| What to do |
Every record below is to be restated verbatim, though its images are not.

| Provided data |
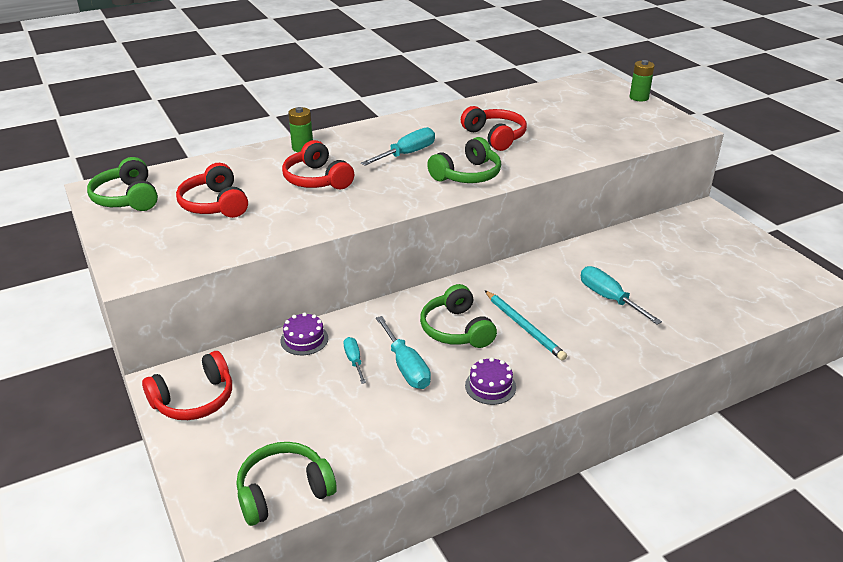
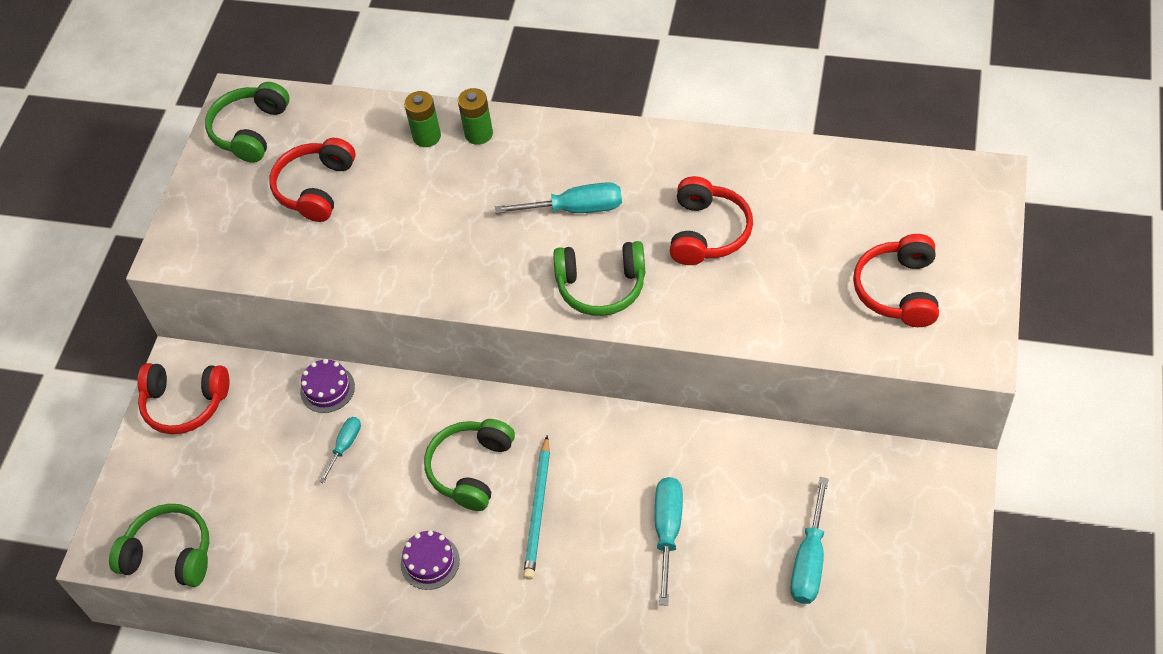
camera: 45 degrees right, 20 degrees up
(317, 179) = (442, 202): red headphones -> red headphones (898, 290)
(406, 367) = (381, 485): turquoise screwdriver -> turquoise screwdriver (809, 560)
(639, 97) = (991, 253): green battery -> green battery (427, 136)

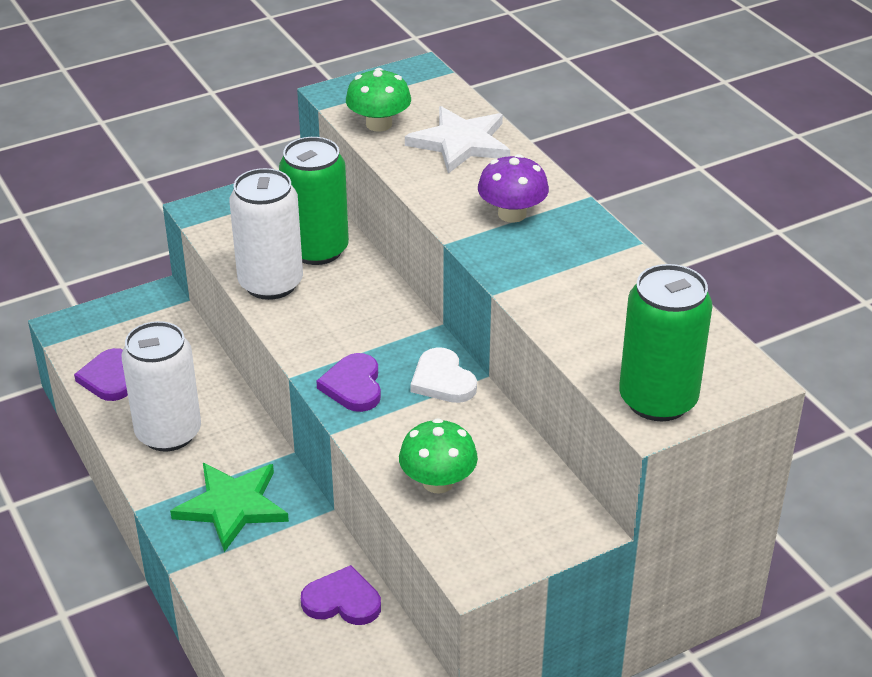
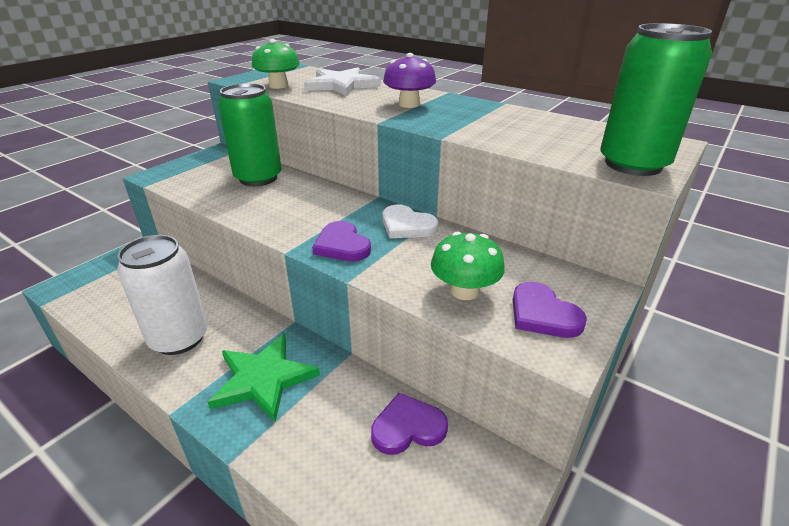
camera: 25 degrees left, 5 degrees down
(109, 378) = (109, 312): purple heart -> purple heart (543, 314)
(271, 283) = (233, 201): white can -> none

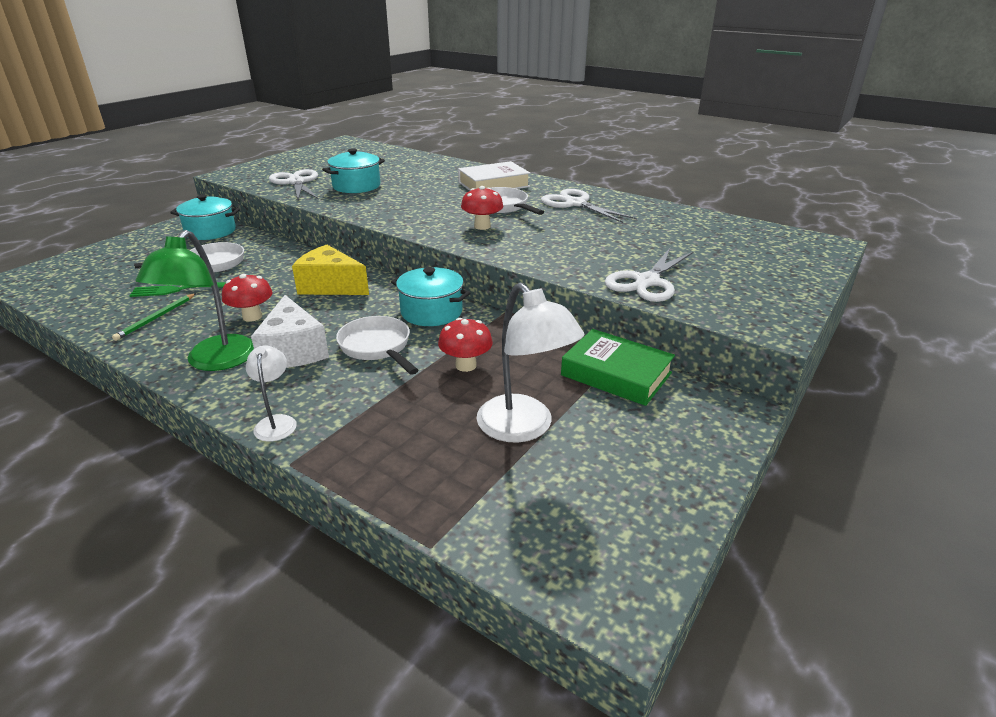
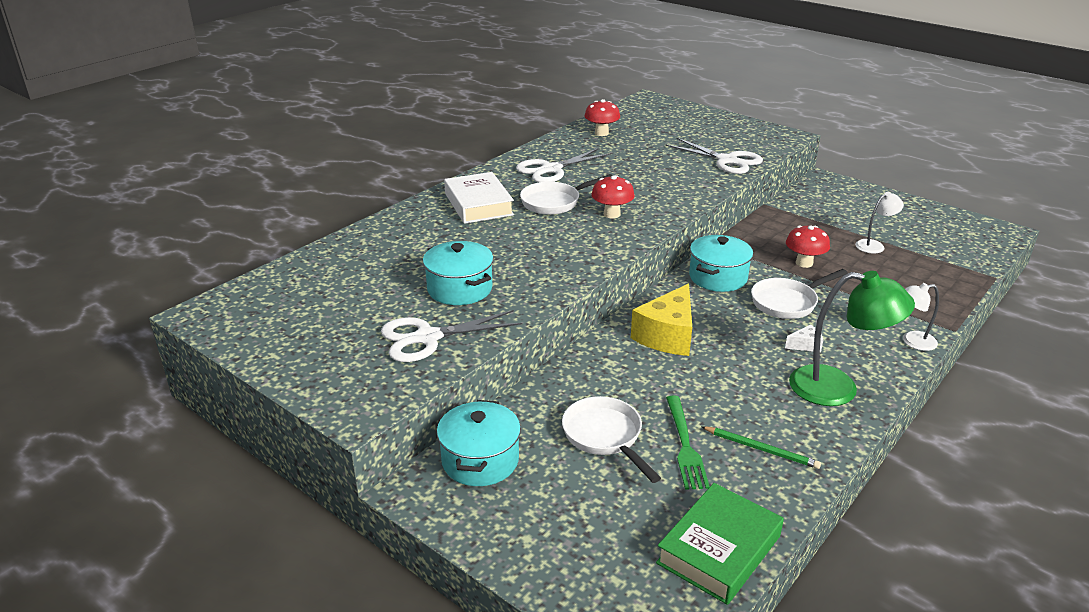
camera: 85 degrees left, 0 degrees up
(252, 317) = (745, 379): red mushroom -> red mushroom (601, 133)
(293, 350) = (805, 345): white cheese -> white cheese, size x0.44
(524, 428) = (874, 245): white lamp -> white lamp, size x0.54
(616, 374) = (798, 210): green book -> green book (719, 549)

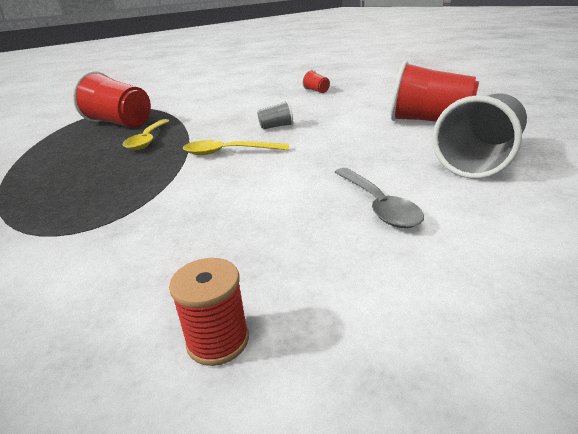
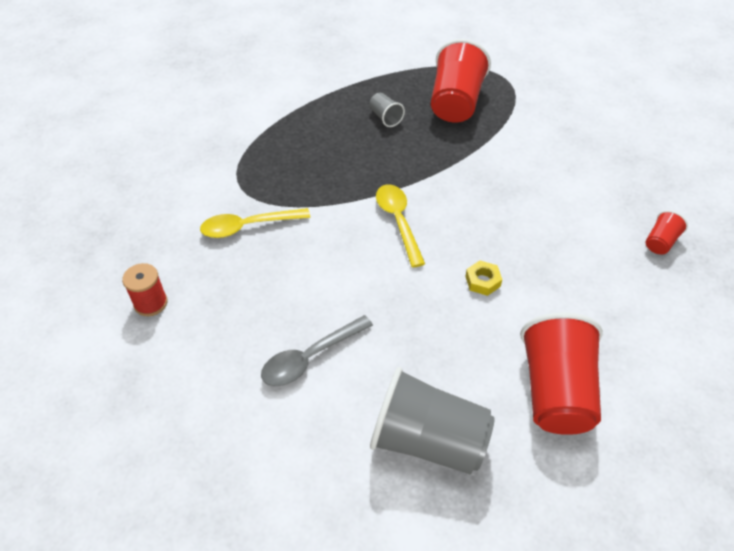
camera: 70 degrees right, 20 degrees up
(148, 140) = (415, 147): yellow spoon -> yellow spoon (248, 226)
(276, 127) = (485, 238): grey cup -> grey cup (385, 117)
(319, 131) = (482, 281): none -> yellow nut

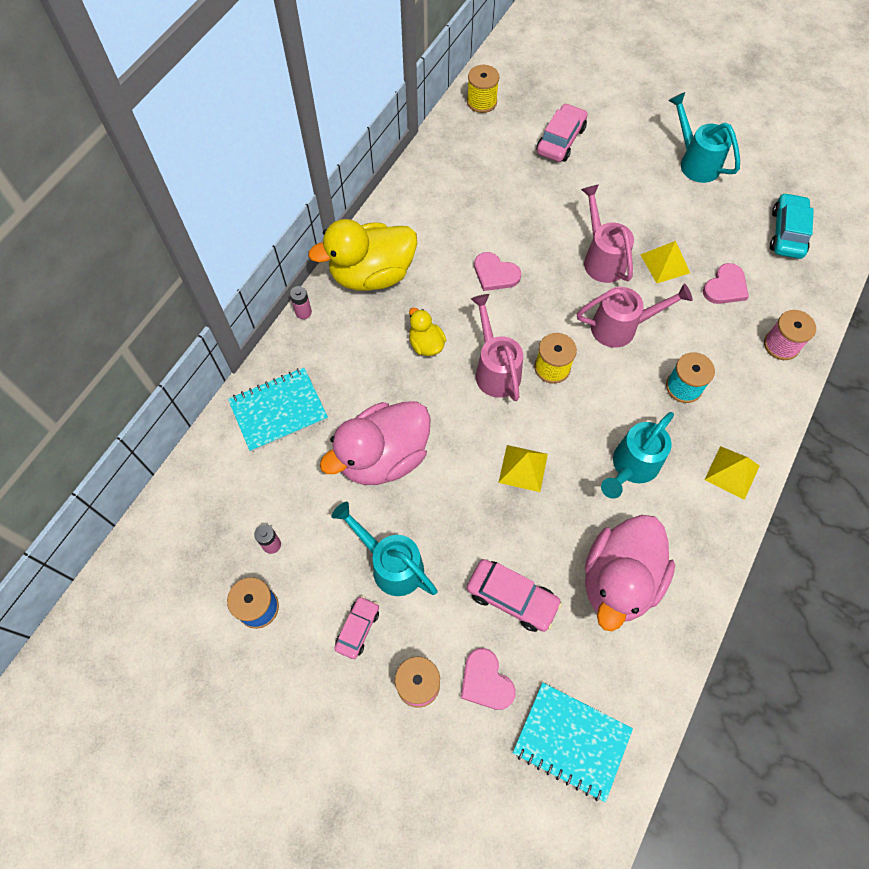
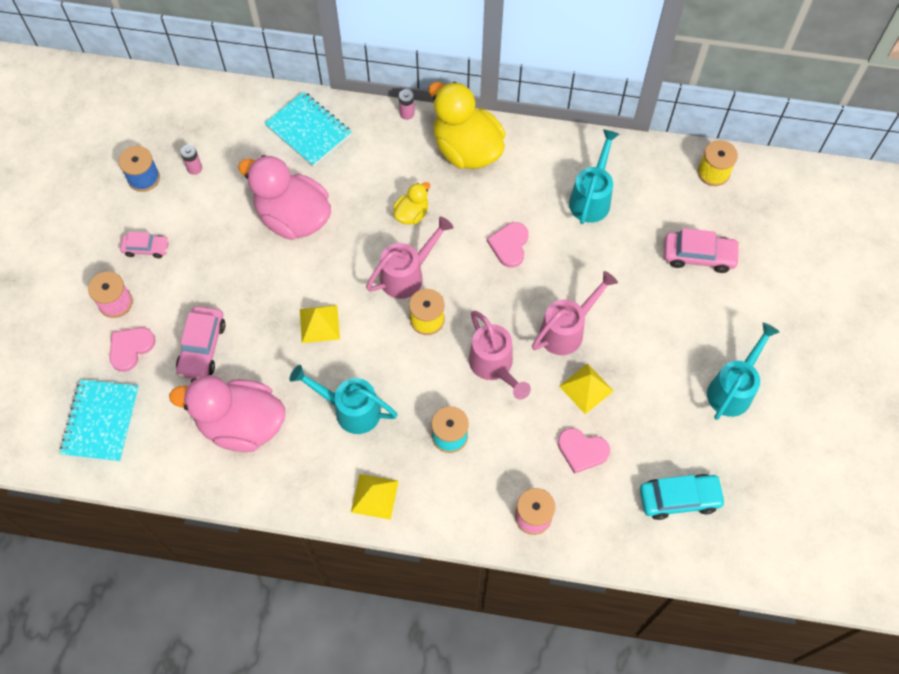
camera: 70 degrees right, 0 degrees up
(391, 564) = (203, 253): turquoise watering can -> turquoise watering can (591, 198)

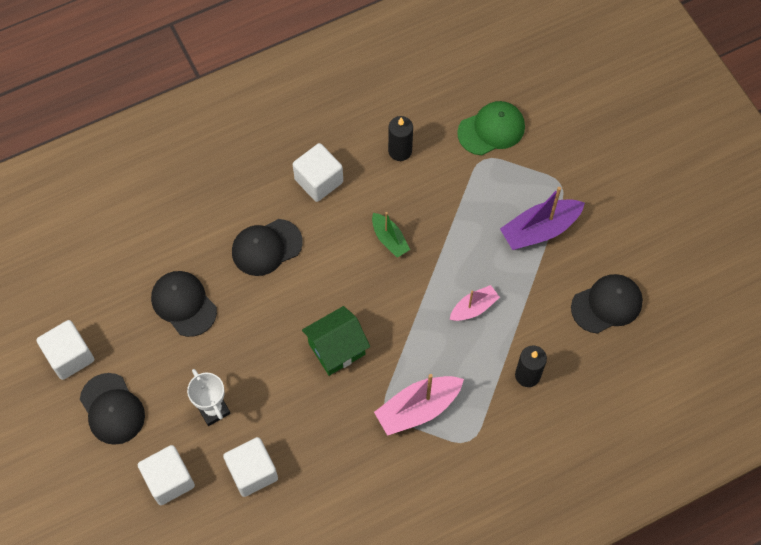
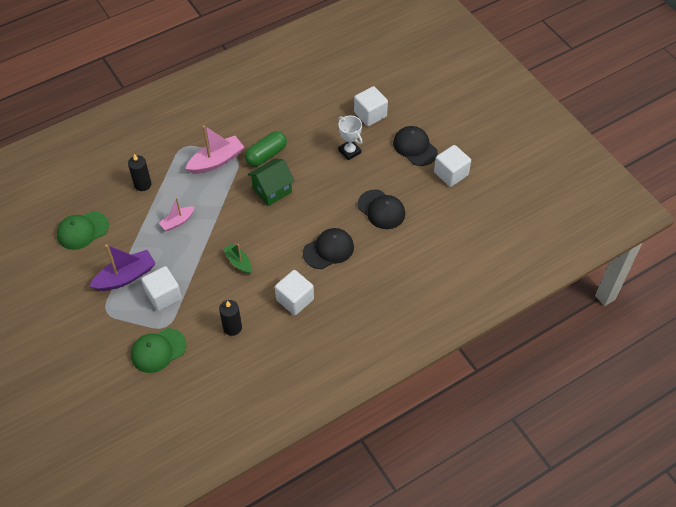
camera: 175 degrees right, 10 degrees down
(252, 472) = (319, 122): white cube -> white cube (163, 296)
(341, 413) = (266, 155): none -> green capsule
(607, 304) = (82, 230): black cap -> green cap

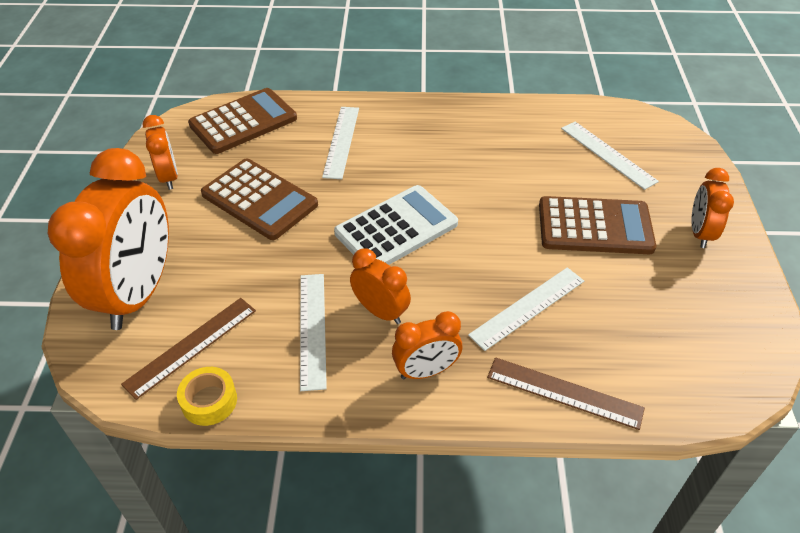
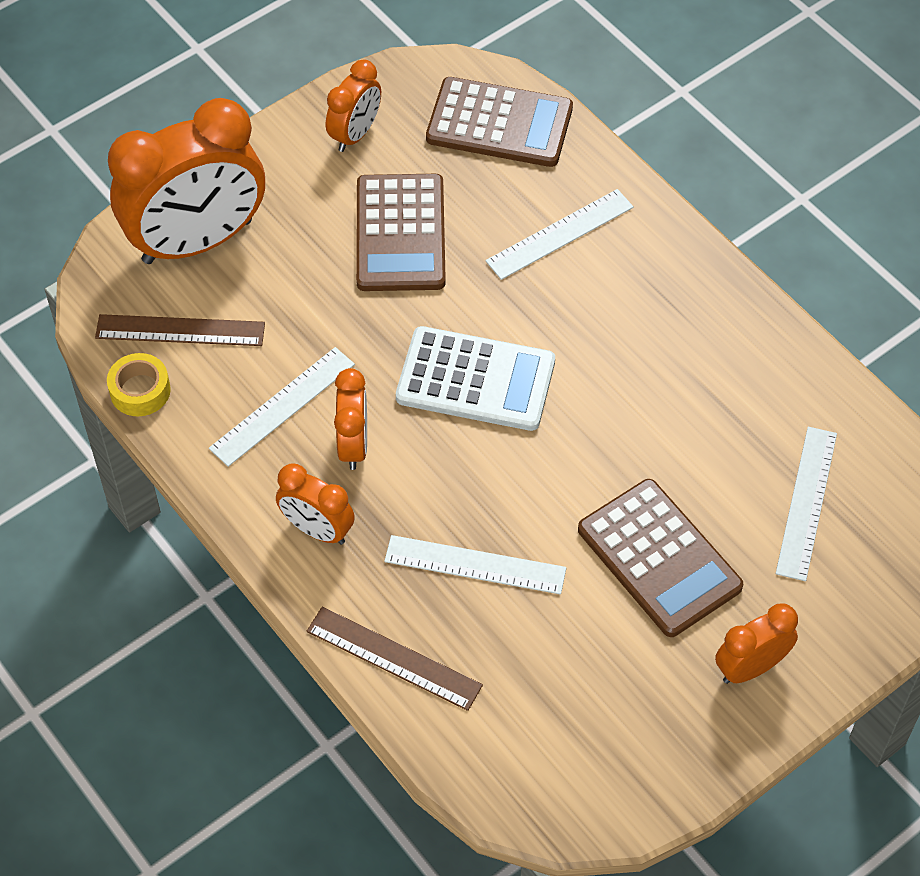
camera: 50 degrees right, 10 degrees up
(564, 392) = (394, 658): brown ruler -> brown ruler turned 45 degrees counterclockwise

| Result of this task |
camera: 45 degrees right, 20 degrees up
(317, 179) = (442, 202): red headphones -> red headphones (898, 290)
(406, 367) = (381, 485): turquoise screwdriver -> turquoise screwdriver (809, 560)
(639, 97) = (991, 253): green battery -> green battery (427, 136)

camera: 25 degrees left, 5 degrees down
(109, 378) = (109, 312): purple heart -> purple heart (543, 314)
(271, 283) = (233, 201): white can -> none

camera: 85 degrees left, 0 degrees up
(252, 317) = (745, 379): red mushroom -> red mushroom (601, 133)
(293, 350) = (805, 345): white cheese -> white cheese, size x0.44
(524, 428) = (874, 245): white lamp -> white lamp, size x0.54
(616, 374) = (798, 210): green book -> green book (719, 549)

camera: 70 degrees right, 20 degrees up
(148, 140) = (415, 147): yellow spoon -> yellow spoon (248, 226)
(276, 127) = (485, 238): grey cup -> grey cup (385, 117)
(319, 131) = (482, 281): none -> yellow nut

camera: 70 degrees right, 0 degrees up
(391, 564) = (203, 253): turquoise watering can -> turquoise watering can (591, 198)

camera: 175 degrees right, 10 degrees down
(252, 472) = (319, 122): white cube -> white cube (163, 296)
(341, 413) = (266, 155): none -> green capsule
(607, 304) = (82, 230): black cap -> green cap

camera: 50 degrees right, 10 degrees up
(564, 392) = (394, 658): brown ruler -> brown ruler turned 45 degrees counterclockwise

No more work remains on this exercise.